§ Exercise goal: Reproduce, character for character, every line from the start of the rows below through the line containing "6: (730, 125)", including both the first line and that one.

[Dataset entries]
Begin
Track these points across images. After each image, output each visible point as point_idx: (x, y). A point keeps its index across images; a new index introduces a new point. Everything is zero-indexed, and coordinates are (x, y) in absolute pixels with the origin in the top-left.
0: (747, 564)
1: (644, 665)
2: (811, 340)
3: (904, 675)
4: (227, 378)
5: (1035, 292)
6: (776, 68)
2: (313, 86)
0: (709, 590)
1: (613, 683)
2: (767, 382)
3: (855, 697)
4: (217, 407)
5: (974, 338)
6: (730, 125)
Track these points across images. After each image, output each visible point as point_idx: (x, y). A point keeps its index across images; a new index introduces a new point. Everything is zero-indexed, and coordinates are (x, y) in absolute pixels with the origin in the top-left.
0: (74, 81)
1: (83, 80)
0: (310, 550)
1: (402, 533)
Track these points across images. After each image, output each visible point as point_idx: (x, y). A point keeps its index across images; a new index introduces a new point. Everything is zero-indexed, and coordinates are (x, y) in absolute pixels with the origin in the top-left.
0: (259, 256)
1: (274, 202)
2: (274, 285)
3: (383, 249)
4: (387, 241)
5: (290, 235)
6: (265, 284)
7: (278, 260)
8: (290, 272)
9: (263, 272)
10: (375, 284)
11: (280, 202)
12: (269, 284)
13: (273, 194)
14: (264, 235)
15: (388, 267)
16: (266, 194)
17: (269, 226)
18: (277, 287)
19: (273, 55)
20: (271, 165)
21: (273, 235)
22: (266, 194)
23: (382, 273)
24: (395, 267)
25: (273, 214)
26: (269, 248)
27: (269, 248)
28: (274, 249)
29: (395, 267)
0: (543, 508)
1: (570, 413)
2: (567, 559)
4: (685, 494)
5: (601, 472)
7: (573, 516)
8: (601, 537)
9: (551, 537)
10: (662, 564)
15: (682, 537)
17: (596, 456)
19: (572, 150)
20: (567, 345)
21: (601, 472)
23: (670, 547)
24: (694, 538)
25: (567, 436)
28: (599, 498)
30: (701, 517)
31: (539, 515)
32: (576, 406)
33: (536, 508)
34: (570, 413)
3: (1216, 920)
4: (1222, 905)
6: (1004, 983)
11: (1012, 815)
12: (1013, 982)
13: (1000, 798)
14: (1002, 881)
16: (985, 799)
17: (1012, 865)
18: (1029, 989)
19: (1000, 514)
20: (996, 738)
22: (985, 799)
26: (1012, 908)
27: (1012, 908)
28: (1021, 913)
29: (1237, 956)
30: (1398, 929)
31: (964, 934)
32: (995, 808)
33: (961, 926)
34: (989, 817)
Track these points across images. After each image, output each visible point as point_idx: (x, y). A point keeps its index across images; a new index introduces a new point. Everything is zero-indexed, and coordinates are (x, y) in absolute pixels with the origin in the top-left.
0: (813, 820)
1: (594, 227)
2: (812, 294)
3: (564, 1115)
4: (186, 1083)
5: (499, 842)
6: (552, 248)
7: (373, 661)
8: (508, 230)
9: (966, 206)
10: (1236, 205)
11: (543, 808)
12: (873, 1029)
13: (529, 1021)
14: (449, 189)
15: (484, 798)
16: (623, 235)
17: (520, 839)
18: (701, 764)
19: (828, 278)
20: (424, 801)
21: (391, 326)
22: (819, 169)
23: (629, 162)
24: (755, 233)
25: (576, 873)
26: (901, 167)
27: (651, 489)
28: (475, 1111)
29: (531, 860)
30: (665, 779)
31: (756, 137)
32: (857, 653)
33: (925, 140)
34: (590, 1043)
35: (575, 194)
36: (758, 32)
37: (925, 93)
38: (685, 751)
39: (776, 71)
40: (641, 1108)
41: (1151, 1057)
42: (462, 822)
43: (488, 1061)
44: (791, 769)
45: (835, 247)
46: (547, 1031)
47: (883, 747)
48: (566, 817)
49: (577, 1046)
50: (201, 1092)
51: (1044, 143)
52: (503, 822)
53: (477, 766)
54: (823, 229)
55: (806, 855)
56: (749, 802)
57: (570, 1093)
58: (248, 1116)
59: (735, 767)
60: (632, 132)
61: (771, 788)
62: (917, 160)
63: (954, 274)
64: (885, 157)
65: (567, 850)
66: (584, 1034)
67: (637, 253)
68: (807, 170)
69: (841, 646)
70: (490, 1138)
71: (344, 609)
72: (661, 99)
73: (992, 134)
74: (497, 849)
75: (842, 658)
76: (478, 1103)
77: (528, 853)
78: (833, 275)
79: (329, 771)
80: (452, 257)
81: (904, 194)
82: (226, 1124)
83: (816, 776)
End
§ Output:
Track these points across images. After each image, output each visible point as point_idx: (x, y). A point keeps its index across images; a new index introduces a new point. Everything is zero-indexed, and coordinates are (x, y) in absolute pixels with the origin in the top-left.
0: (747, 564)
1: (644, 665)
2: (811, 340)
3: (904, 675)
4: (227, 378)
5: (1035, 292)
6: (776, 68)
2: (313, 86)
0: (709, 590)
1: (613, 683)
2: (767, 382)
3: (855, 697)
4: (217, 407)
5: (974, 338)
6: (730, 125)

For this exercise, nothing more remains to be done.